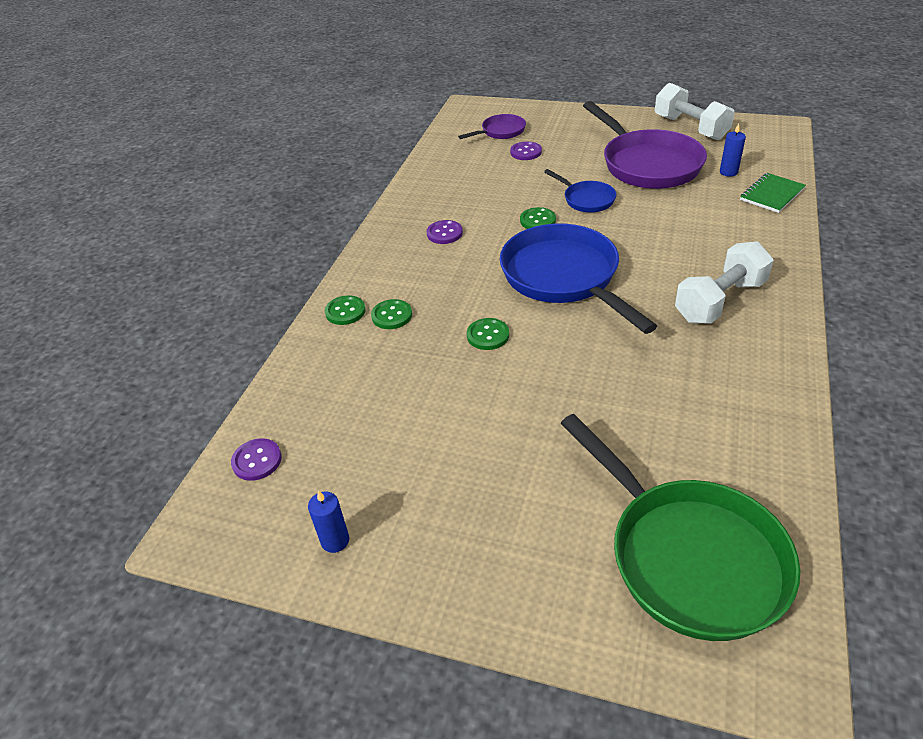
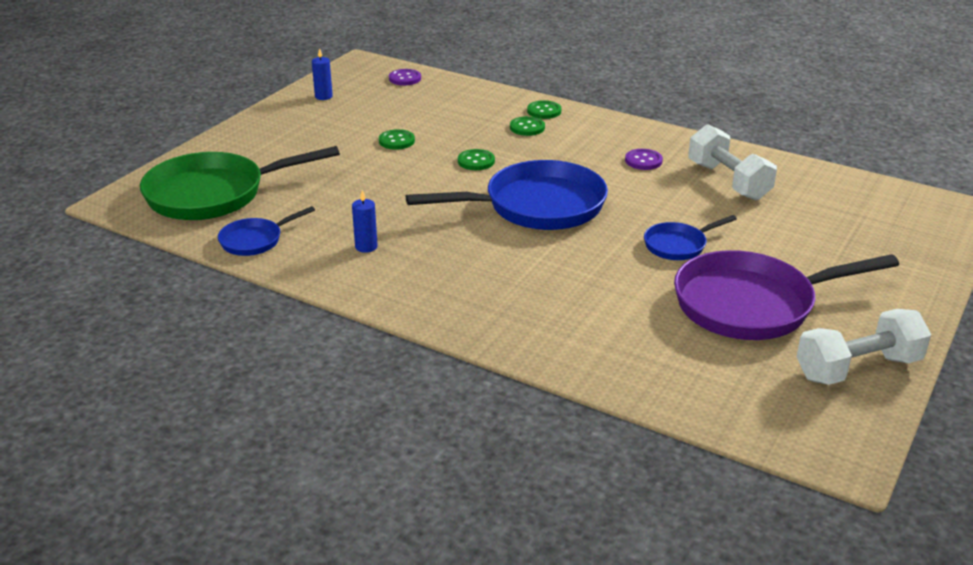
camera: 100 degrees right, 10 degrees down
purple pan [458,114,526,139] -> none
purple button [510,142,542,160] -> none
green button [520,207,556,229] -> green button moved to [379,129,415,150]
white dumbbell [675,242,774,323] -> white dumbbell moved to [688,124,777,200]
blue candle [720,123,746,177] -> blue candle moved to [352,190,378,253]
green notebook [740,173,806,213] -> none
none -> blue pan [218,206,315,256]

---

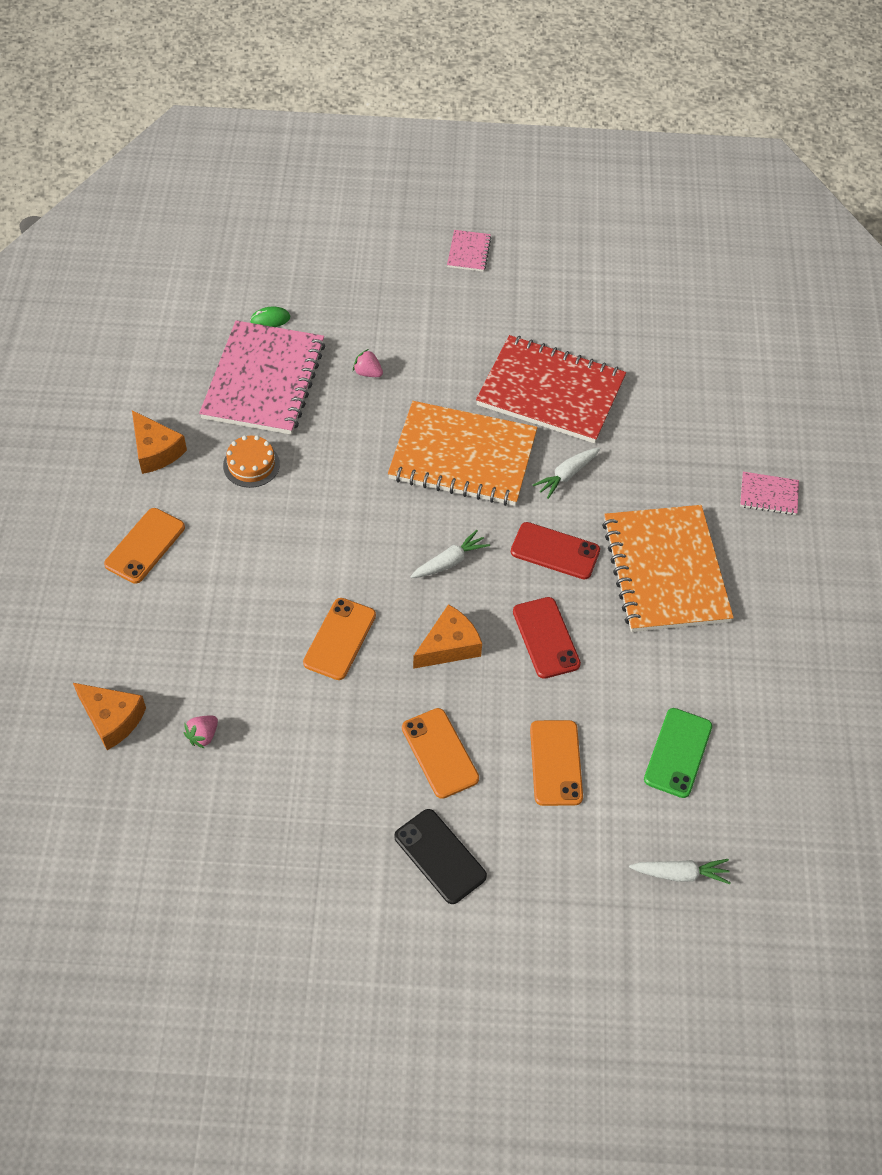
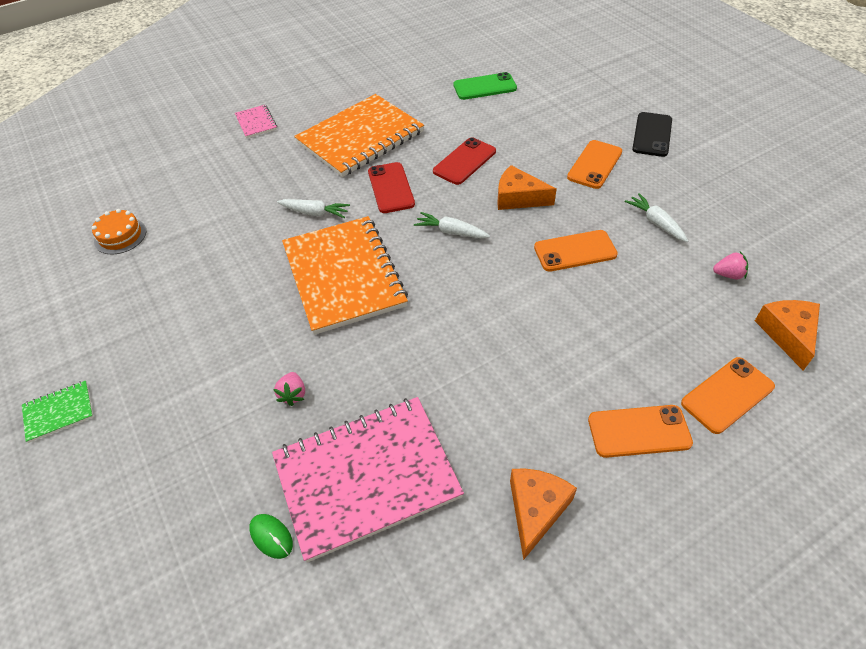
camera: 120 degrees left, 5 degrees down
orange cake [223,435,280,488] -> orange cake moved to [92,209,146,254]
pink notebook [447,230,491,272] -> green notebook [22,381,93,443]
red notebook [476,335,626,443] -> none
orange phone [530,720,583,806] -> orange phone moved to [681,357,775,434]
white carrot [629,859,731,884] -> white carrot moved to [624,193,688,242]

§ Task objective
Within the data above, the lines from the one with "purple button [510,142,542,160] -> none" to the one with "none -> blue pan [218,206,315,256]" must be repeated exactly; no other line belongs in the answer.

§ Response below
purple button [510,142,542,160] -> none
green button [520,207,556,229] -> green button moved to [379,129,415,150]
white dumbbell [675,242,774,323] -> white dumbbell moved to [688,124,777,200]
blue candle [720,123,746,177] -> blue candle moved to [352,190,378,253]
green notebook [740,173,806,213] -> none
none -> blue pan [218,206,315,256]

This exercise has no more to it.